#### Exercise prompt:
Each line of the data below holding the word "brown" must be copied.

Two-dimensional motion records:
*** Block opens ***
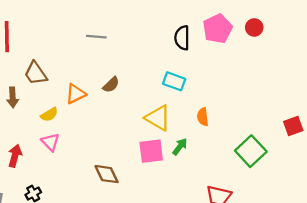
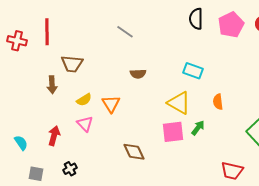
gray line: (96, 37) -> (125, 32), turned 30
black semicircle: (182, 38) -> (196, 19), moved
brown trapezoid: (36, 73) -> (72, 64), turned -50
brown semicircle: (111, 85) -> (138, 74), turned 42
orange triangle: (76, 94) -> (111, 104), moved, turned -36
*** Block closes ***
#### Solution for this problem:
brown trapezoid: (36, 73) -> (72, 64), turned -50
brown semicircle: (111, 85) -> (138, 74), turned 42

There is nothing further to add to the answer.